<<<<
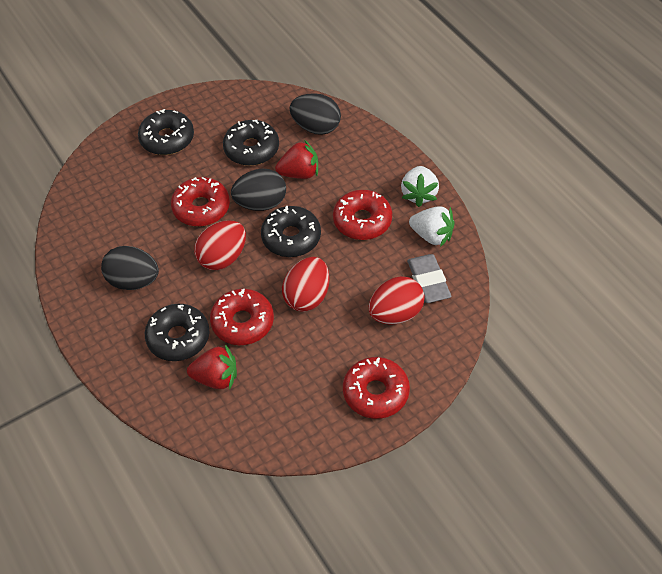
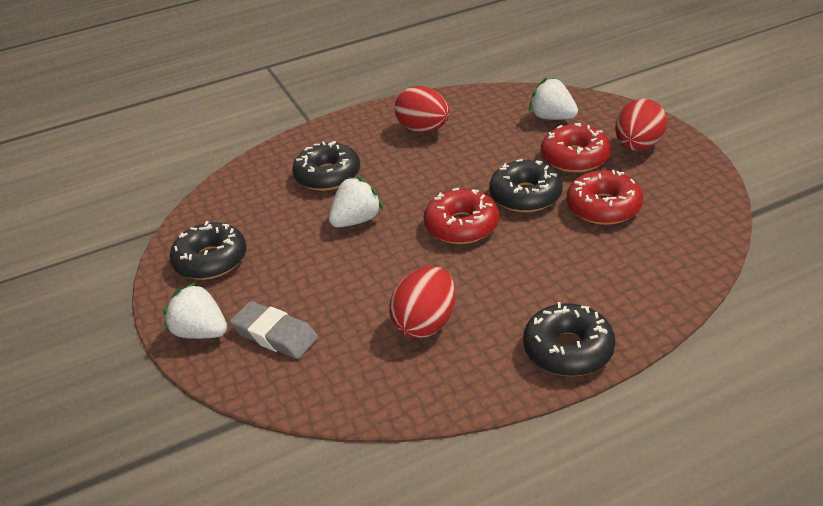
black egg: 3 -> 0
red donut: 4 -> 3
red strawberry: 2 -> 0
white strawberry: 2 -> 3

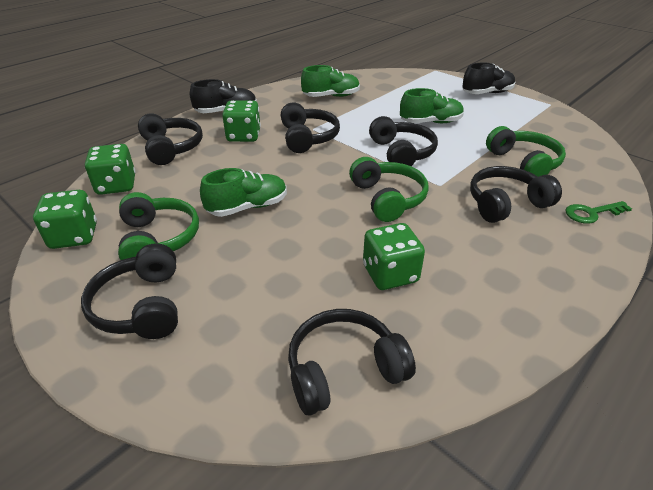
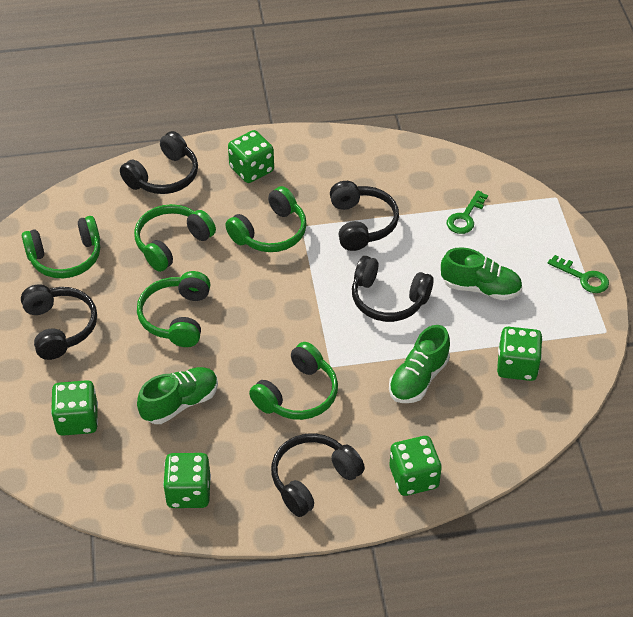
black headphones: 6 -> 5
black shoe: 2 -> 0
green dice: 4 -> 5
green headphones: 3 -> 5
green key: 1 -> 2

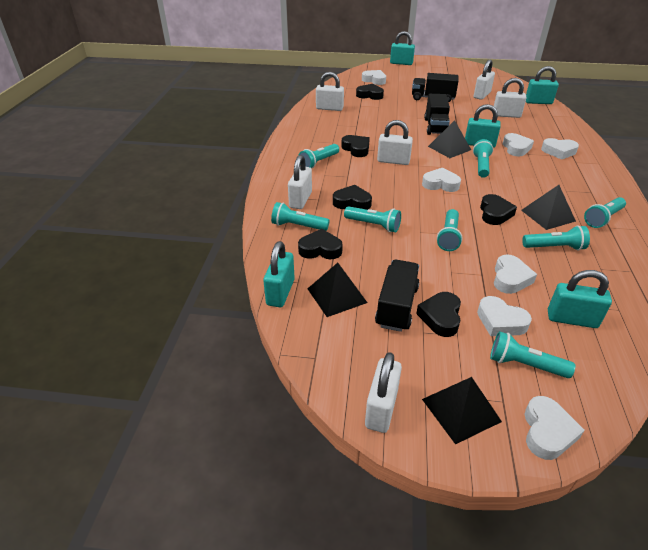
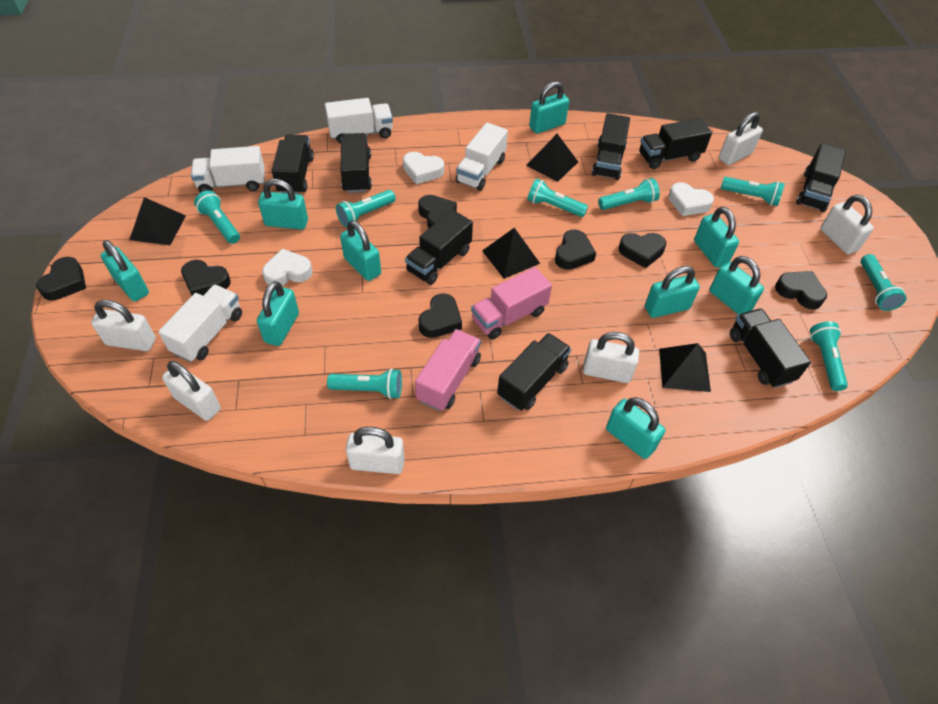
black heart: 6 -> 7
black truck: 3 -> 8
pink truck: 0 -> 2
turquoise padlock: 5 -> 9
white heart: 7 -> 3
white truck: 0 -> 4

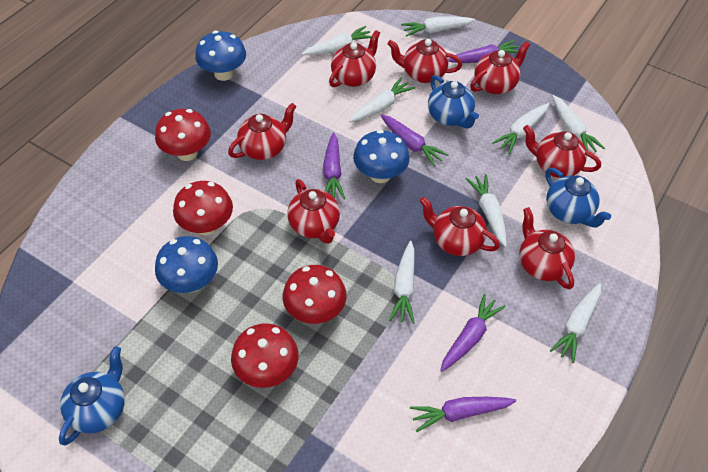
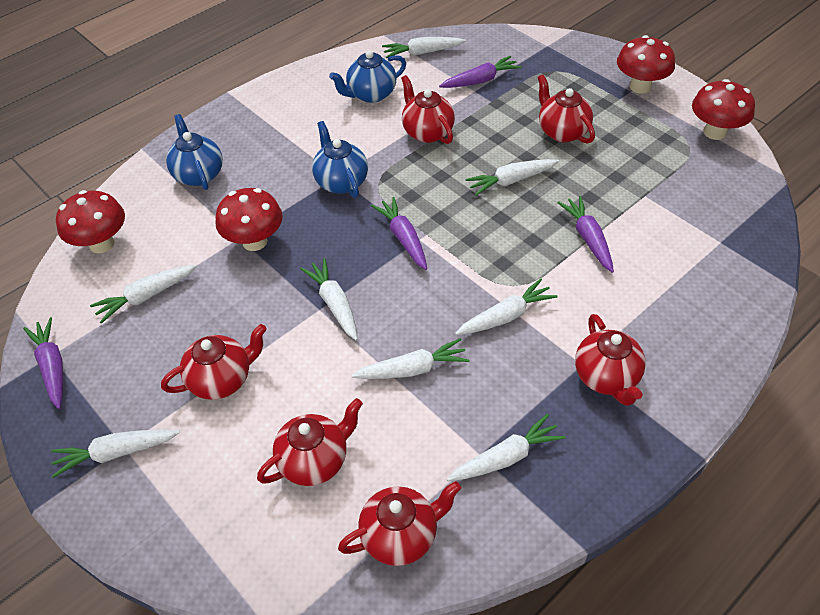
blue mushroom: 3 -> 0
purple carrot: 5 -> 4
red teapot: 8 -> 6

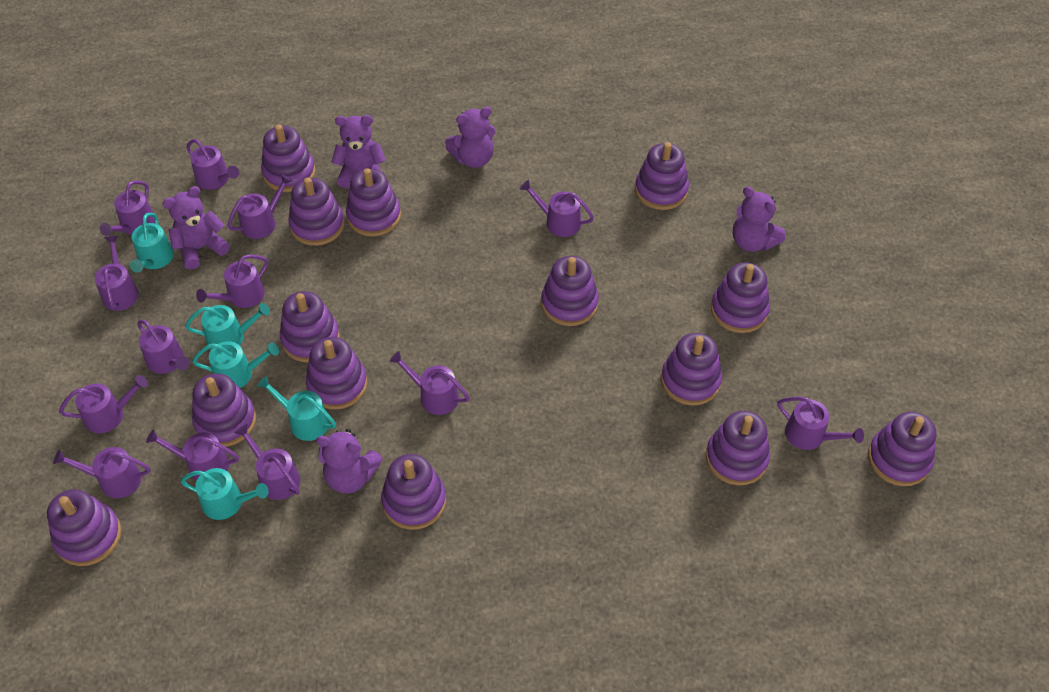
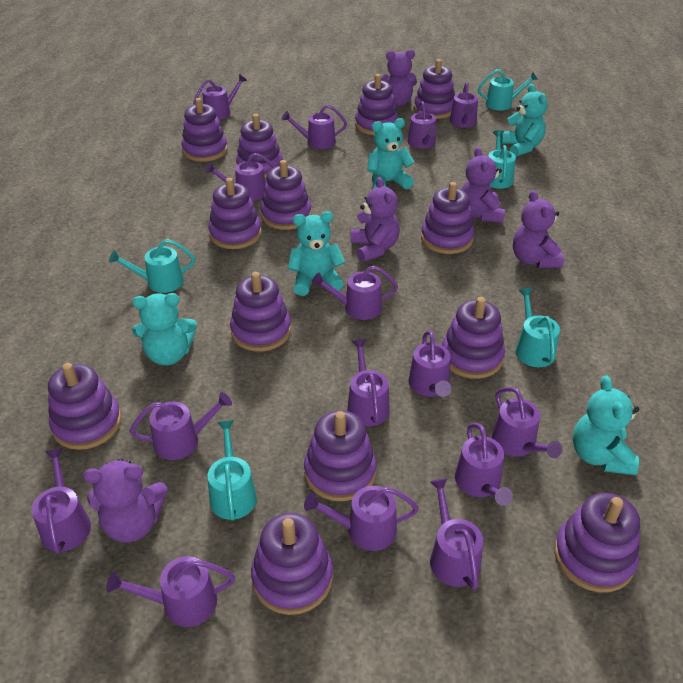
purple stacking toy: 14 -> 13
purple watering can: 13 -> 15
turquoise teddy bear: 0 -> 5

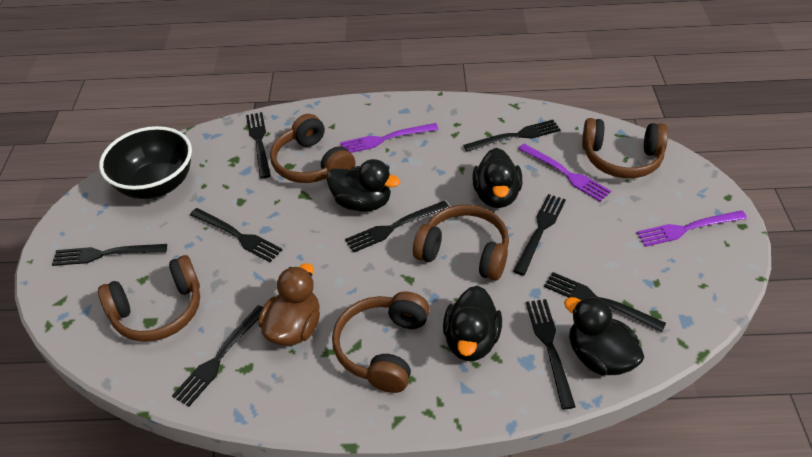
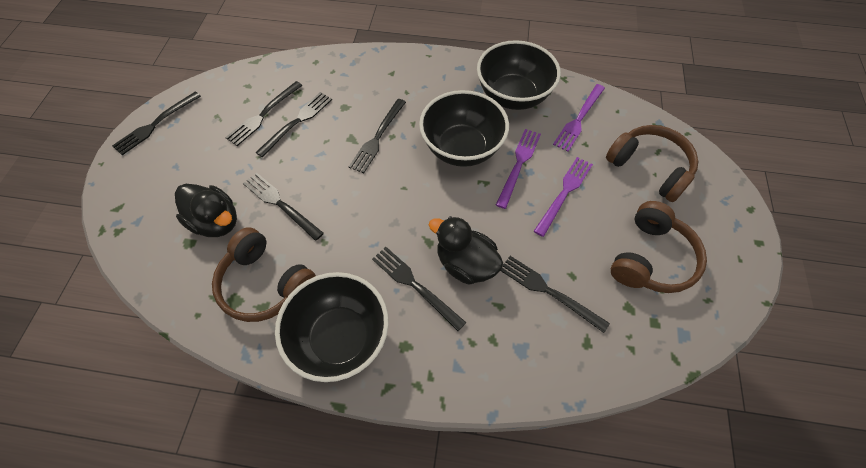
black bowl: 1 -> 3
black duck: 4 -> 2
black fork: 9 -> 7
brown duck: 1 -> 0
brown headphones: 5 -> 3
>>>>
- [Problem to work on]:
In the copy, include each entry exactly as written and none of the pictures.

- [Result for this task]:
black egg: 3 -> 0
red donut: 4 -> 3
red strawberry: 2 -> 0
white strawberry: 2 -> 3

black headphones: 6 -> 5
black shoe: 2 -> 0
green dice: 4 -> 5
green headphones: 3 -> 5
green key: 1 -> 2

black heart: 6 -> 7
black truck: 3 -> 8
pink truck: 0 -> 2
turquoise padlock: 5 -> 9
white heart: 7 -> 3
white truck: 0 -> 4

blue mushroom: 3 -> 0
purple carrot: 5 -> 4
red teapot: 8 -> 6

purple stacking toy: 14 -> 13
purple watering can: 13 -> 15
turquoise teddy bear: 0 -> 5

black bowl: 1 -> 3
black duck: 4 -> 2
black fork: 9 -> 7
brown duck: 1 -> 0
brown headphones: 5 -> 3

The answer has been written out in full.